··· Given data
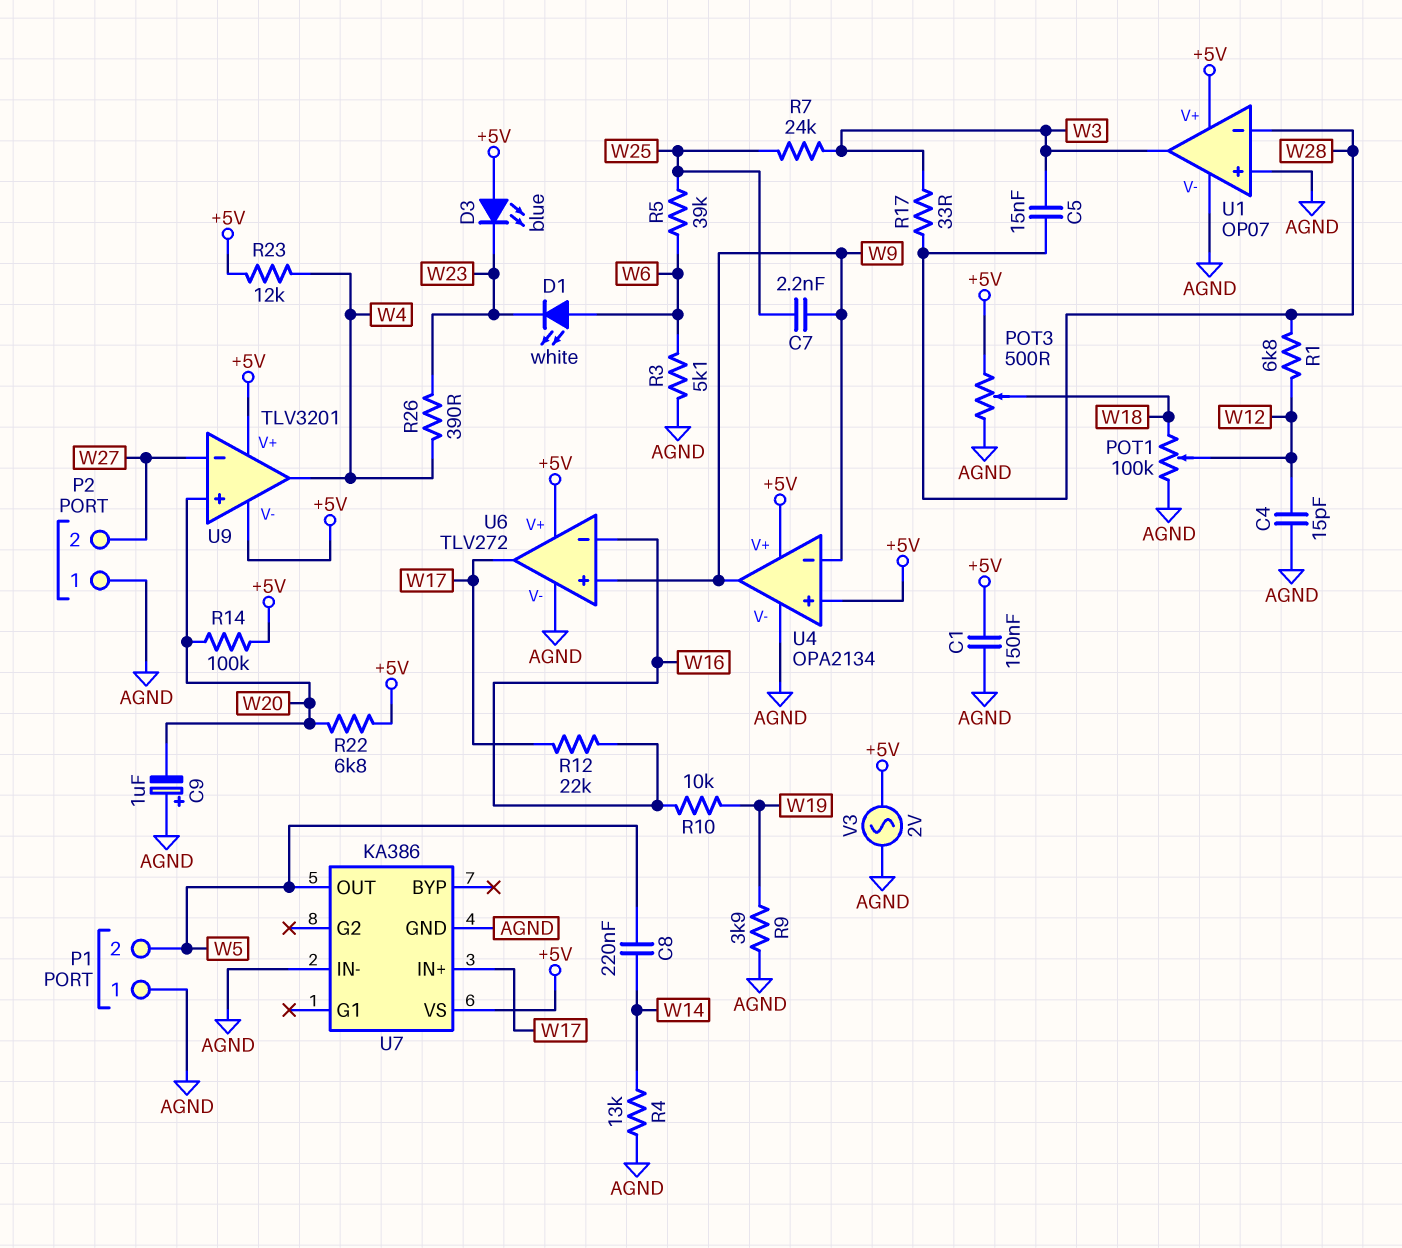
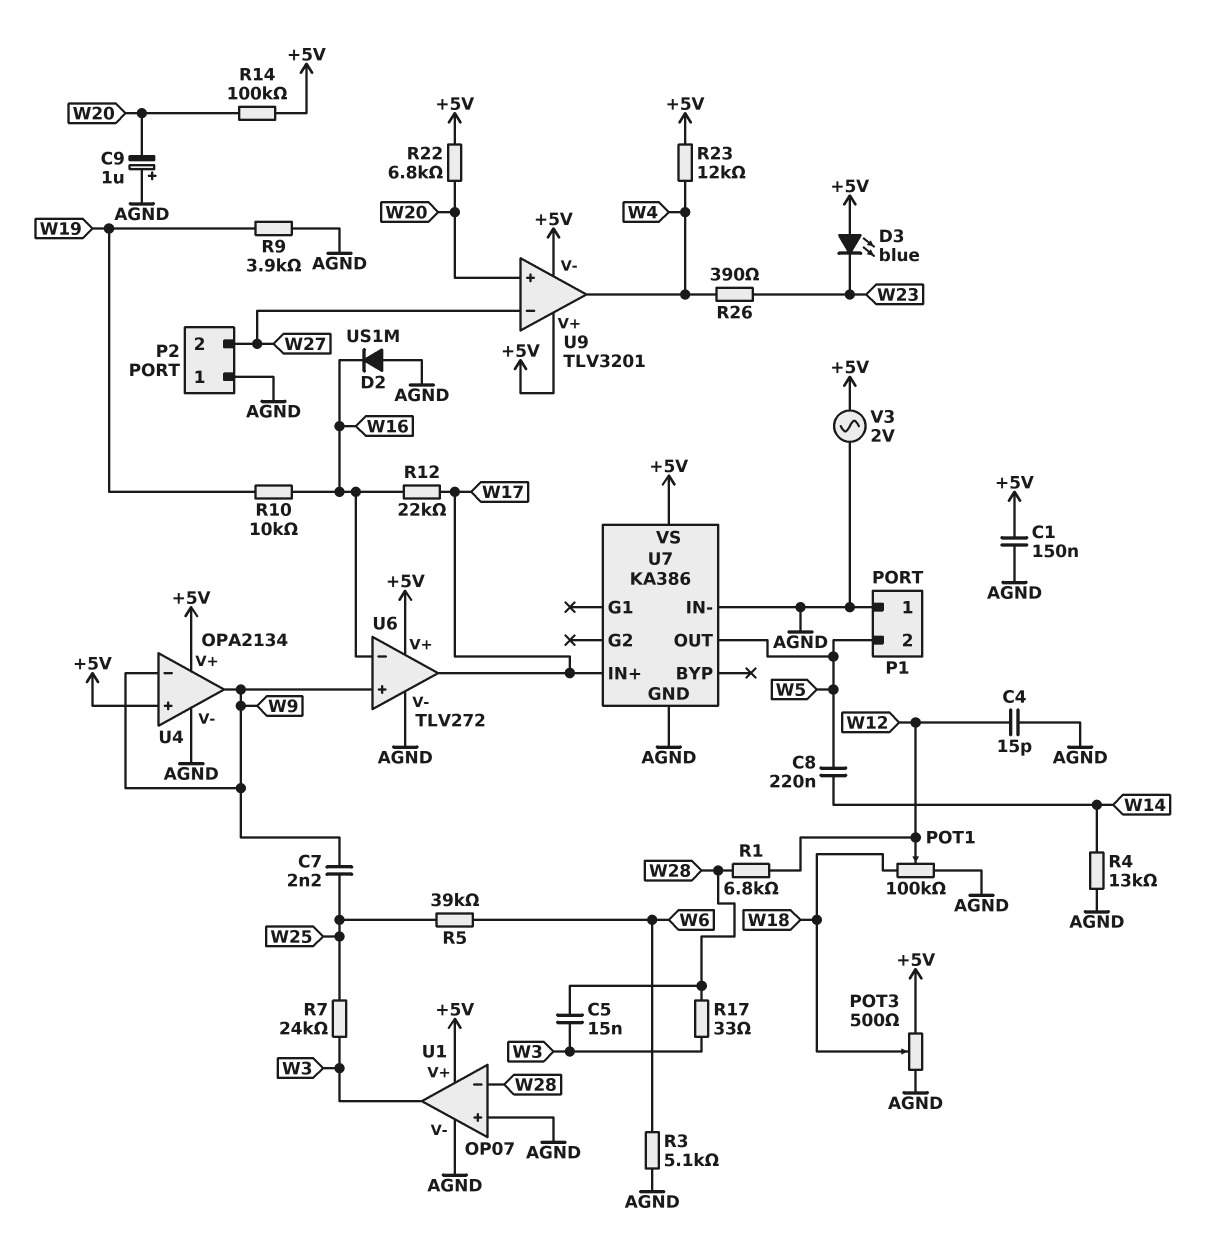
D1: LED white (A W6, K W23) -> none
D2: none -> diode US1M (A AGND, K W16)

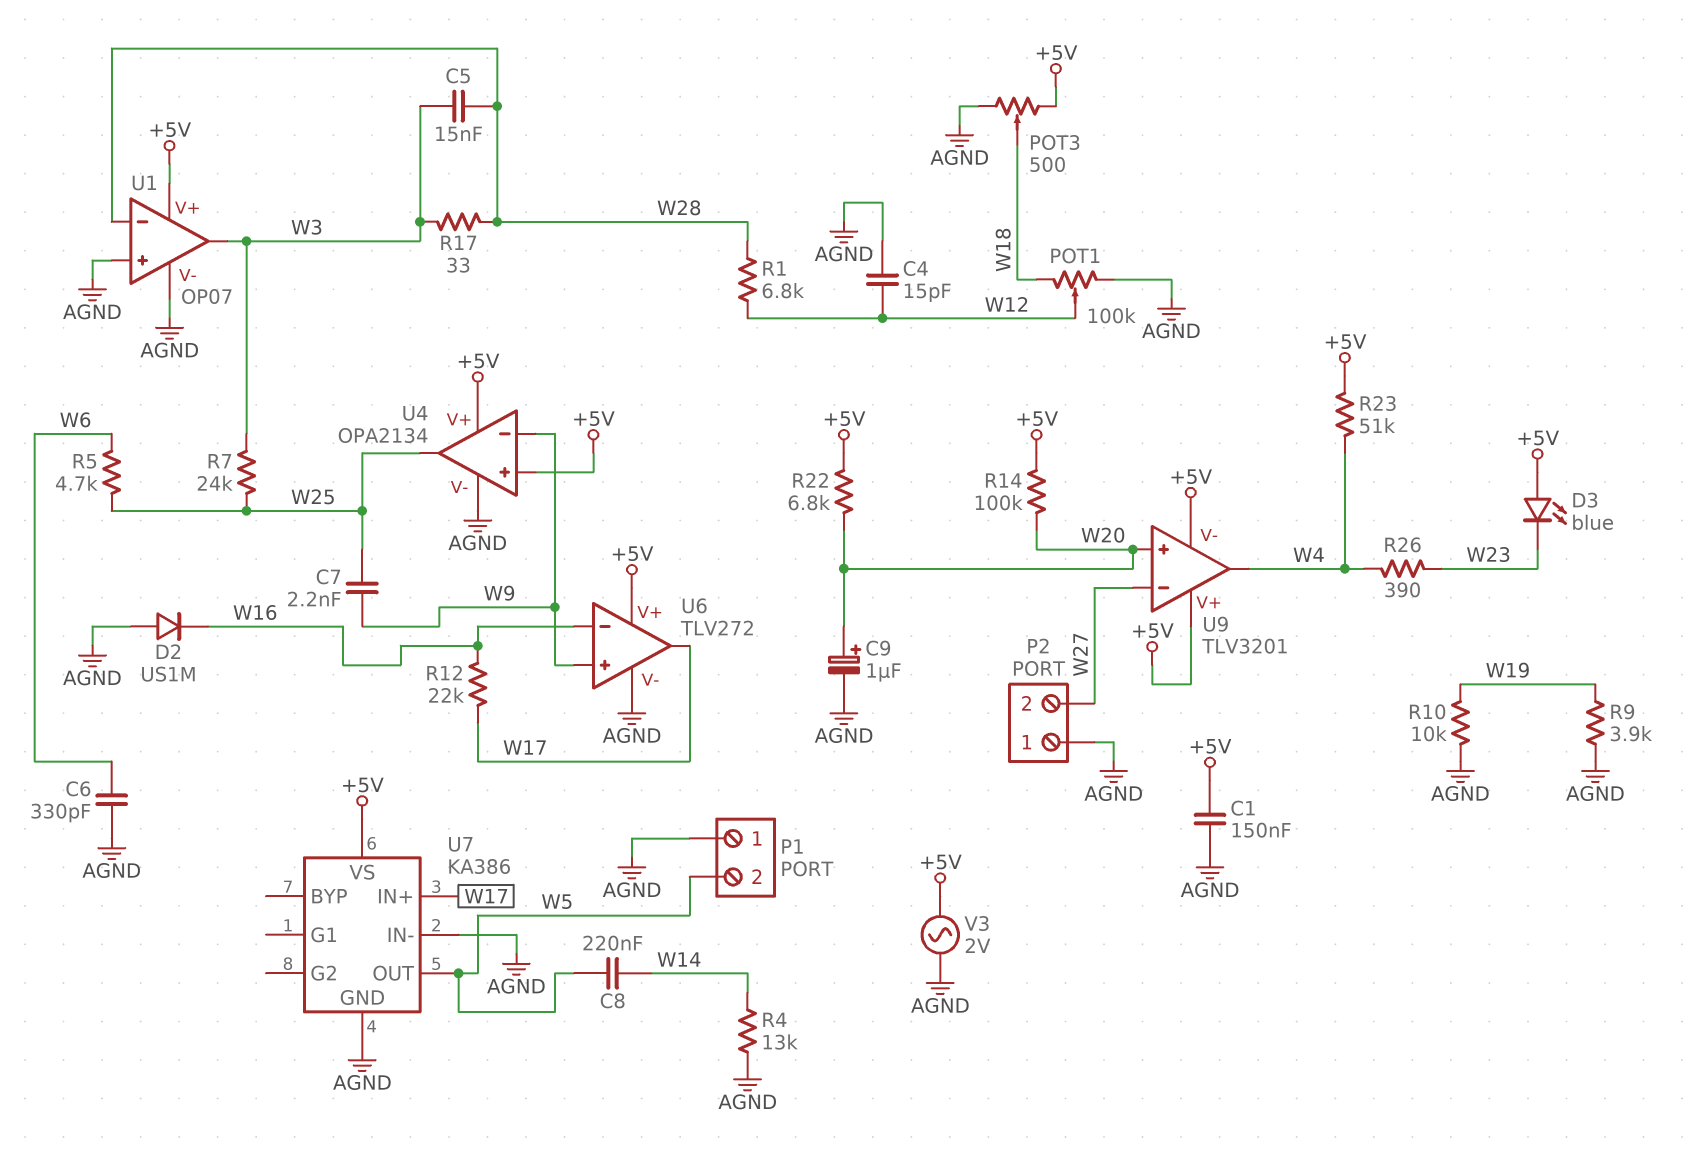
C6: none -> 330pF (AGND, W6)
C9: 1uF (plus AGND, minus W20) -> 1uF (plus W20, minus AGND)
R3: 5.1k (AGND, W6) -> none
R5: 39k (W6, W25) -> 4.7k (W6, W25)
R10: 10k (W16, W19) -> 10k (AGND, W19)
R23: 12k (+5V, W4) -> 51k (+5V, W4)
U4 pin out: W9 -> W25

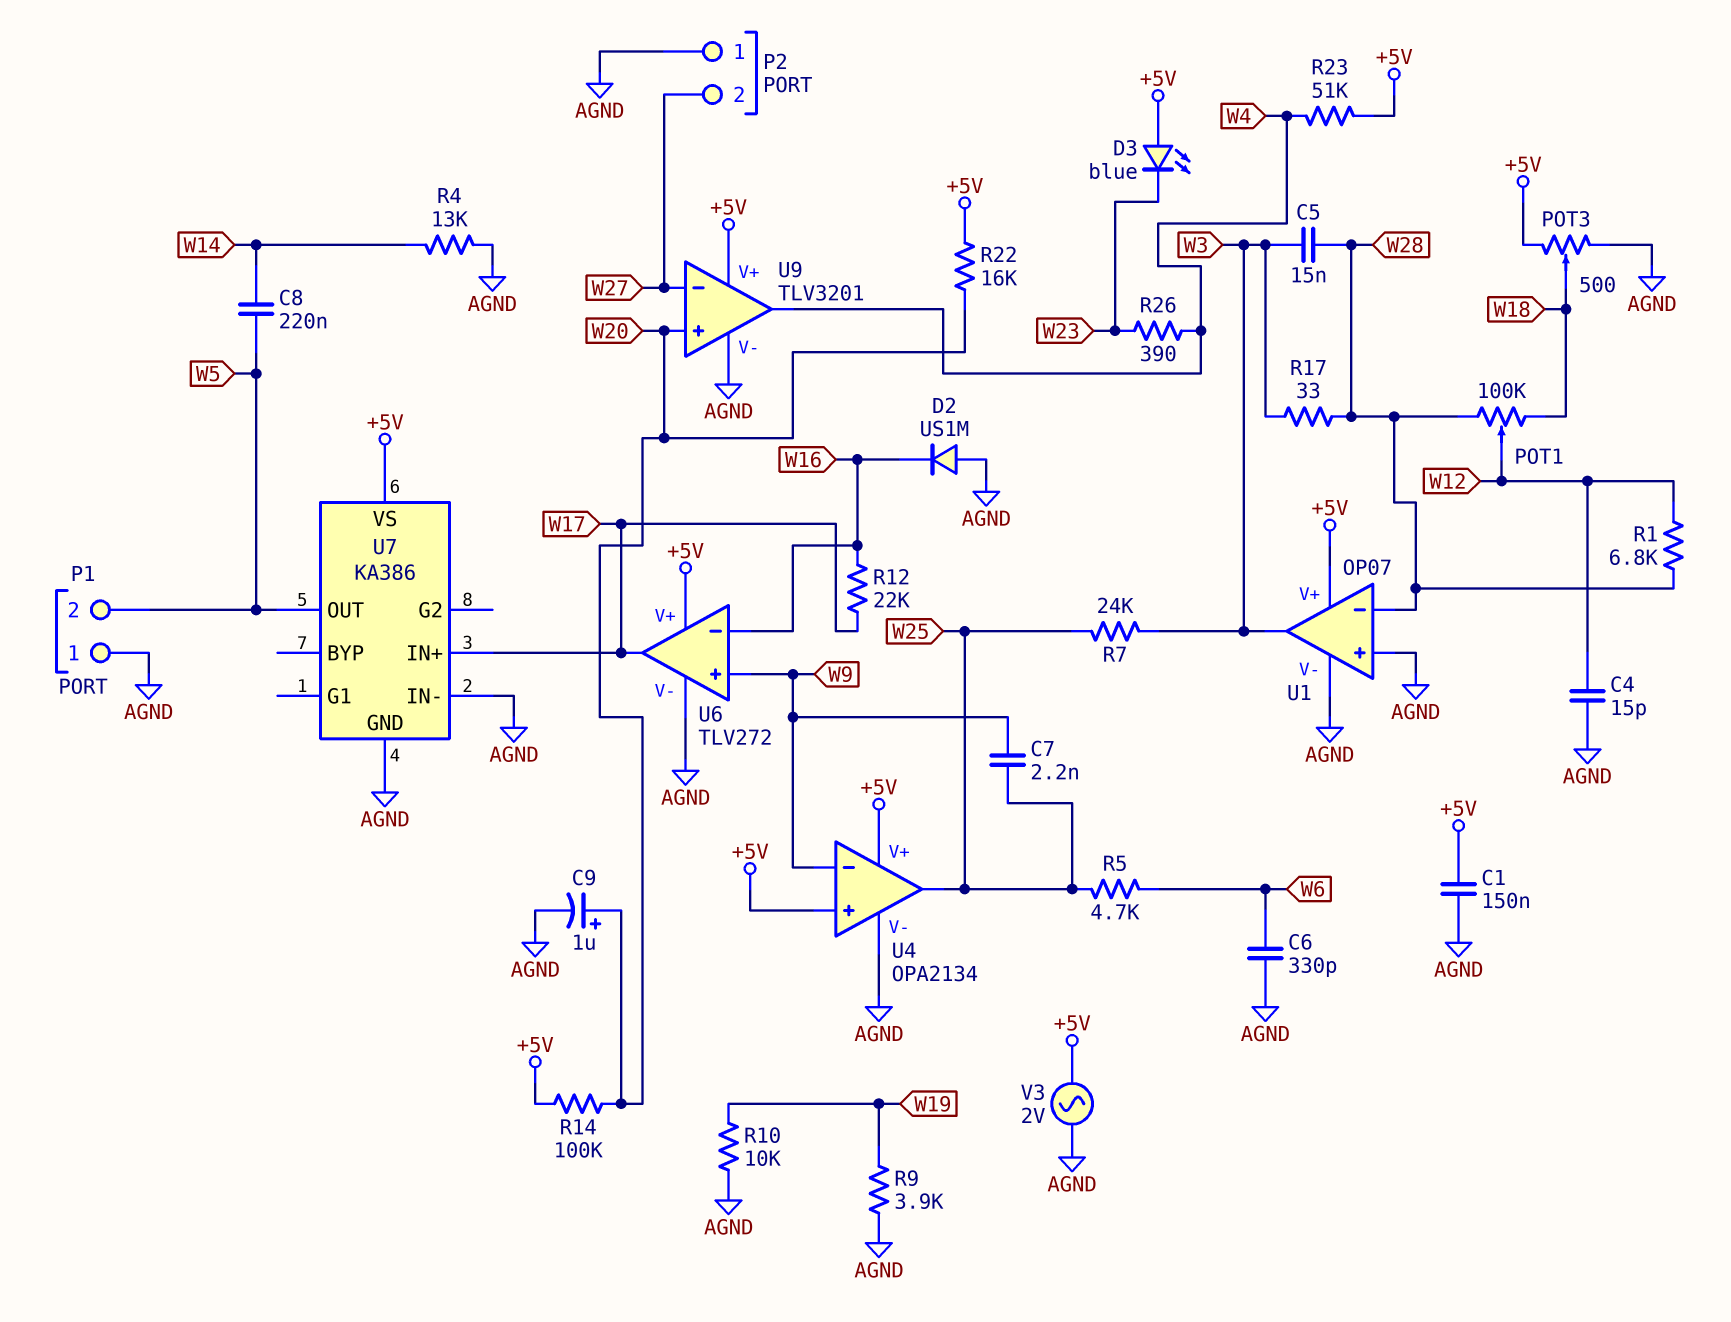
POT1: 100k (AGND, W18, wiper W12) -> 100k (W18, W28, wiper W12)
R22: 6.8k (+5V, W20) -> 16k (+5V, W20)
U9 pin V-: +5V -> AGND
······
# What to work on:
Report the tally of lines in the listing that carry the string "AGND", and nothing else.

# Task result:
7